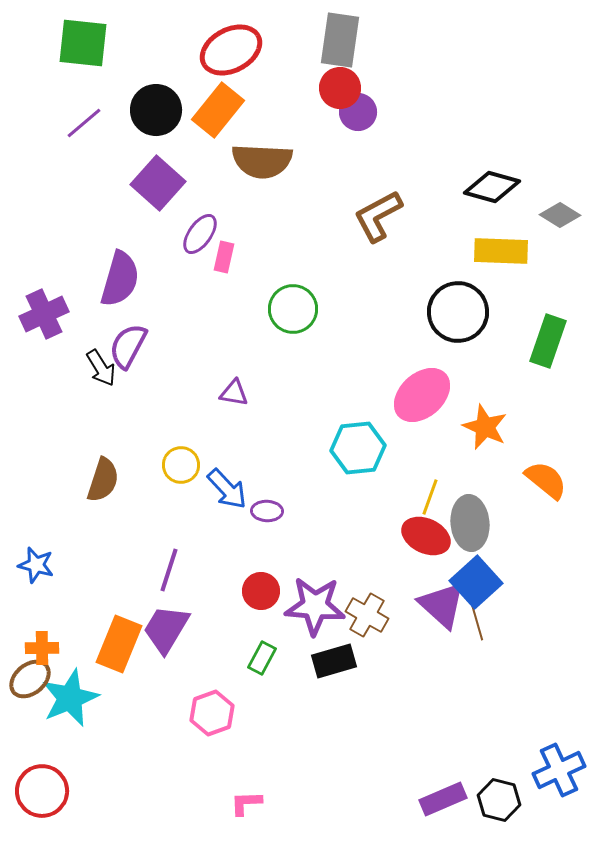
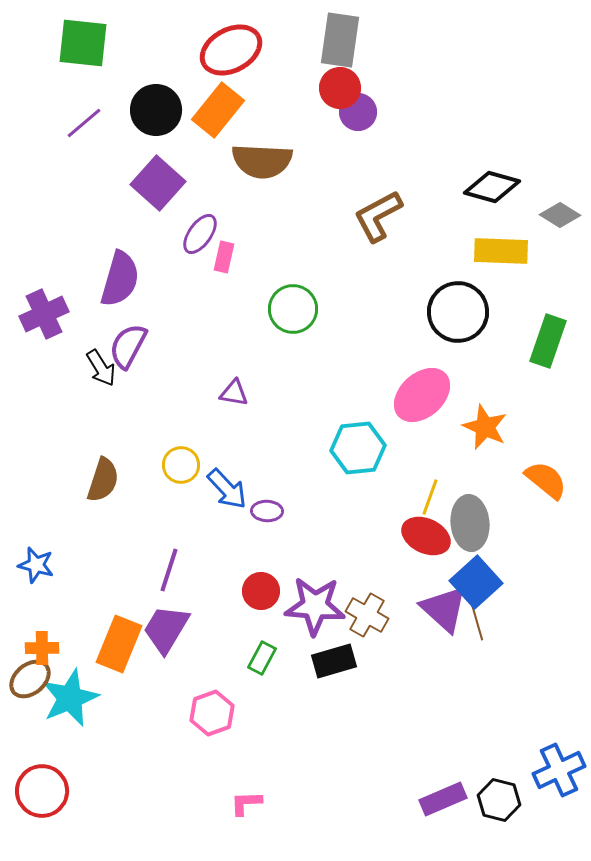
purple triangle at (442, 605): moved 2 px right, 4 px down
= = = = =
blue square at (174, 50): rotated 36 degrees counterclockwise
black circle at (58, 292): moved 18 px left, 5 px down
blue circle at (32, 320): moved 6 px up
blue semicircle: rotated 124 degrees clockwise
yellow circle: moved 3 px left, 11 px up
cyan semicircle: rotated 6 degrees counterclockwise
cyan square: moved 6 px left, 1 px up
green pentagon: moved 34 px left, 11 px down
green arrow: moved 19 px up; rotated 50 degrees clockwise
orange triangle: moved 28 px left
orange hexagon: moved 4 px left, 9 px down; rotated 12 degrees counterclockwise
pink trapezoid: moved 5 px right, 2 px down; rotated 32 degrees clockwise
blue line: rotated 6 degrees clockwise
= = = = =
**Exercise instructions:**
How many lines in the material above contain the word "semicircle"? Reply with the number only.

**Response below:**
2